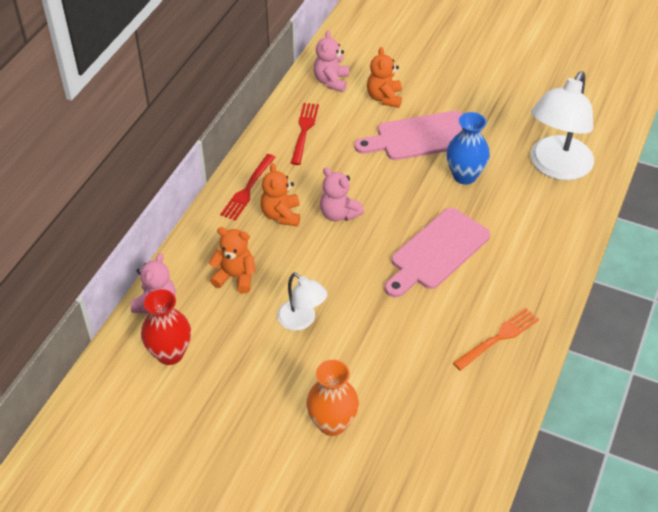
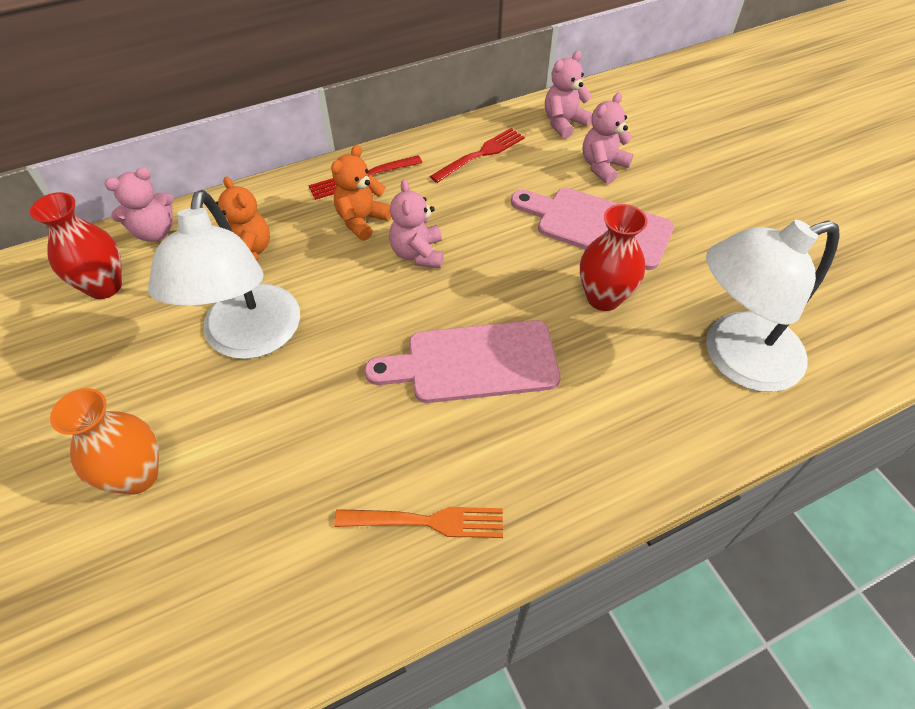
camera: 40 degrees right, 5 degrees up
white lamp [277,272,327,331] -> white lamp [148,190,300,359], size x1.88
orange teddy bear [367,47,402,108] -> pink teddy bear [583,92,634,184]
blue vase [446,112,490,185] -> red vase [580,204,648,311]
...
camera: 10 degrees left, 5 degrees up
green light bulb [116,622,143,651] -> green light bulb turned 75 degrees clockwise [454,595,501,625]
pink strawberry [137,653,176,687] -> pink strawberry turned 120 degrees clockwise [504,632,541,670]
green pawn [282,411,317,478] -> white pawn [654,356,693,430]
...
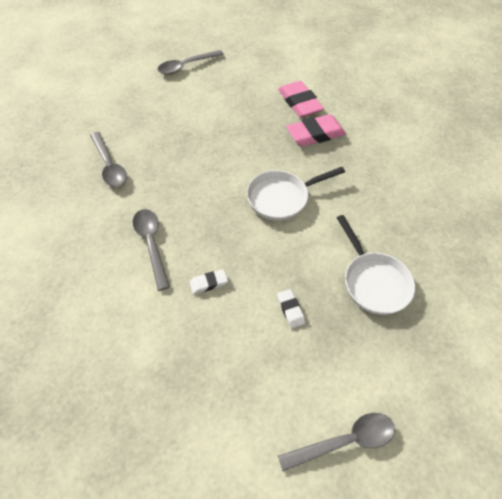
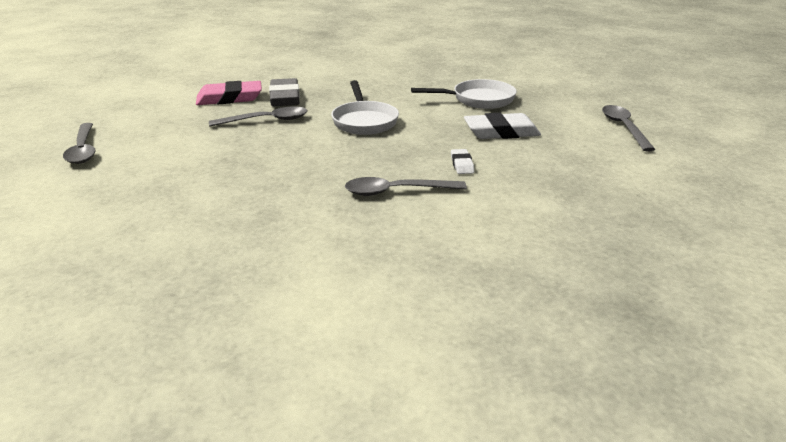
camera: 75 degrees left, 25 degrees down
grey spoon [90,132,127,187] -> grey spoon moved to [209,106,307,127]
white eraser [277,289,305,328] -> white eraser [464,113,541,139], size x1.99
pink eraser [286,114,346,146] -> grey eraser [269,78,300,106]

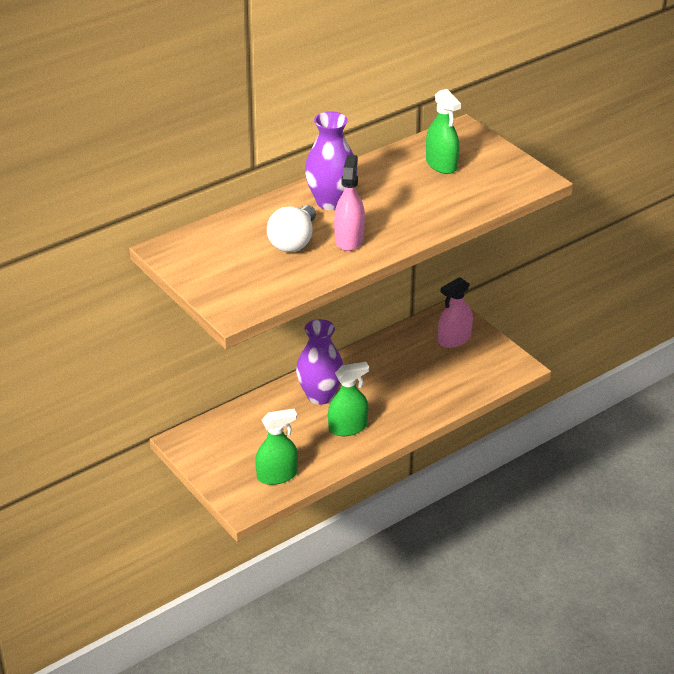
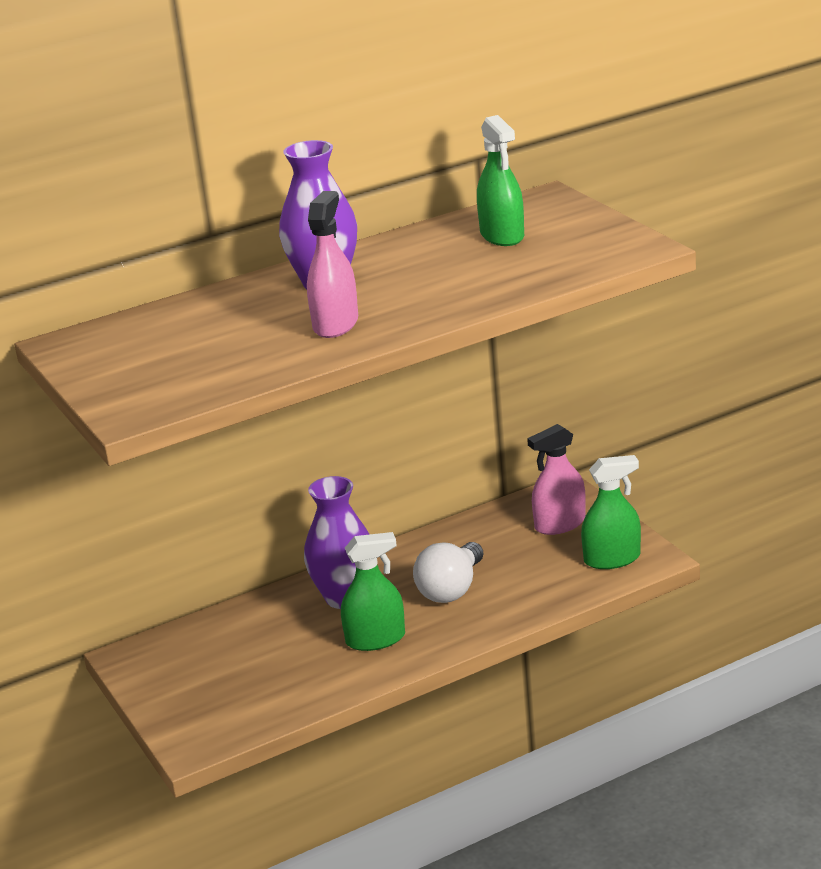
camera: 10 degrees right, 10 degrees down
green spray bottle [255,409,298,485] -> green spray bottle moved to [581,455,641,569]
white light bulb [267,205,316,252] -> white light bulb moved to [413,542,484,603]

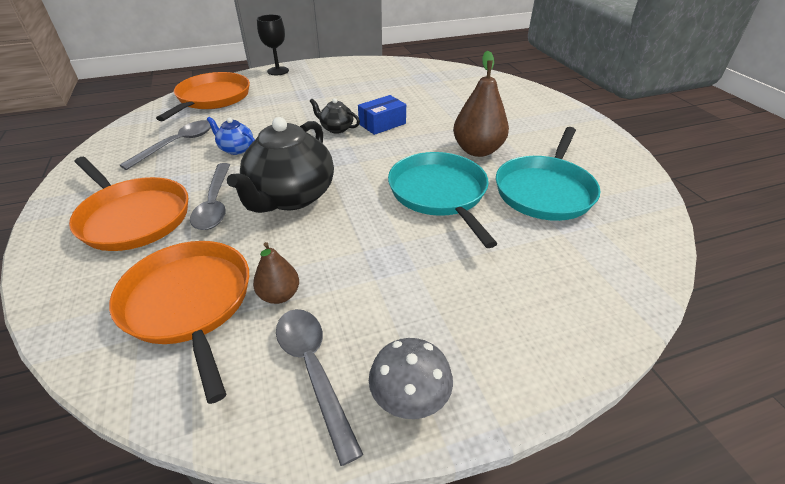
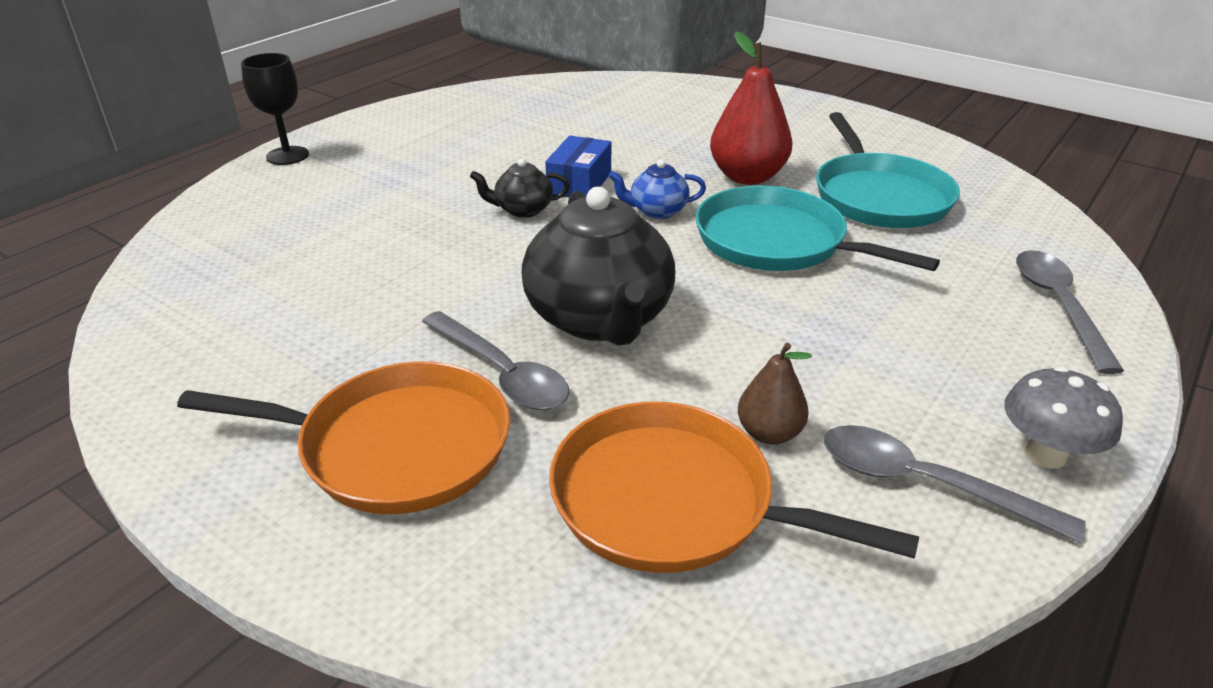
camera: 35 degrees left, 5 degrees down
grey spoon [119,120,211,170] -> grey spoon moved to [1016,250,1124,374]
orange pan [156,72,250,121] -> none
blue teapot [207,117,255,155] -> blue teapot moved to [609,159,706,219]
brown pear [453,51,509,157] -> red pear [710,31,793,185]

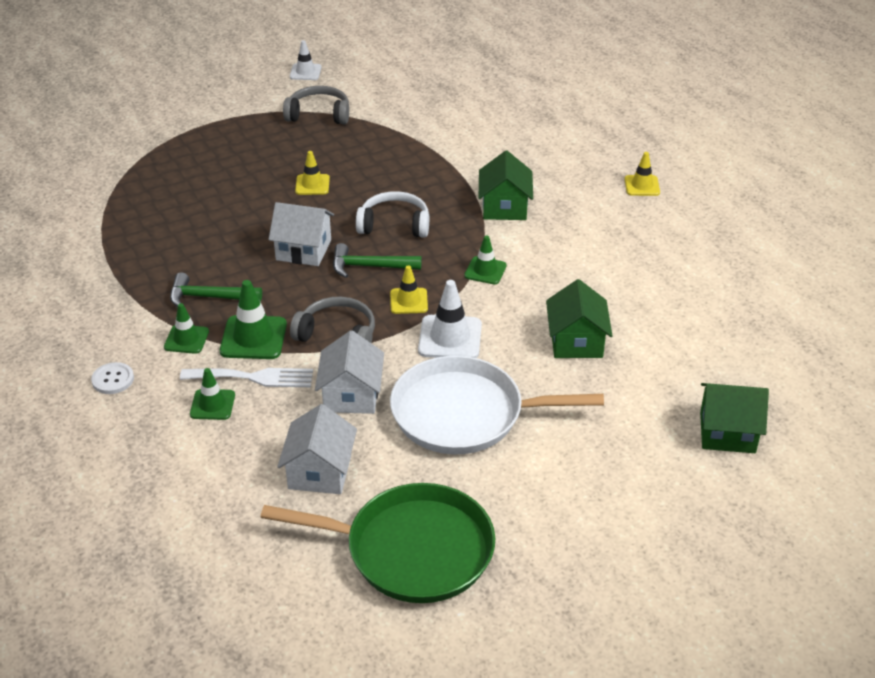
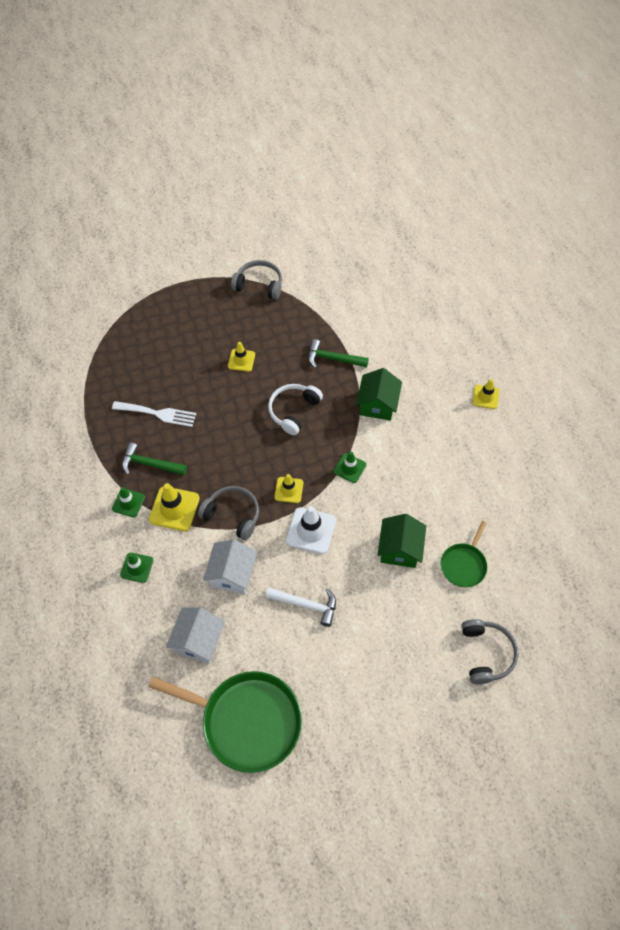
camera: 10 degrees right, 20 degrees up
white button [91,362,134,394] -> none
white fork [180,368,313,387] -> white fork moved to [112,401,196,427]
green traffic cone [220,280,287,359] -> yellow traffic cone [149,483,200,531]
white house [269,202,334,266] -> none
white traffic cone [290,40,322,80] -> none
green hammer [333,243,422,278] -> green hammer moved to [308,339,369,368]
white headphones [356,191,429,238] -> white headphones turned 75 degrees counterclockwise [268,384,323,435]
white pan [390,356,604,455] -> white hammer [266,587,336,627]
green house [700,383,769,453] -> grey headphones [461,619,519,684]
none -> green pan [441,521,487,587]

**To do:** Please output exactly the lines between the one holding "camera: 40 degrees right, 5 degrees up" and the one holding "blue vase [446,112,490,185]" in the records above, inclusive, and nothing more.

**Task result:**
camera: 40 degrees right, 5 degrees up
white lamp [277,272,327,331] -> white lamp [148,190,300,359], size x1.88
orange teddy bear [367,47,402,108] -> pink teddy bear [583,92,634,184]
blue vase [446,112,490,185] -> red vase [580,204,648,311]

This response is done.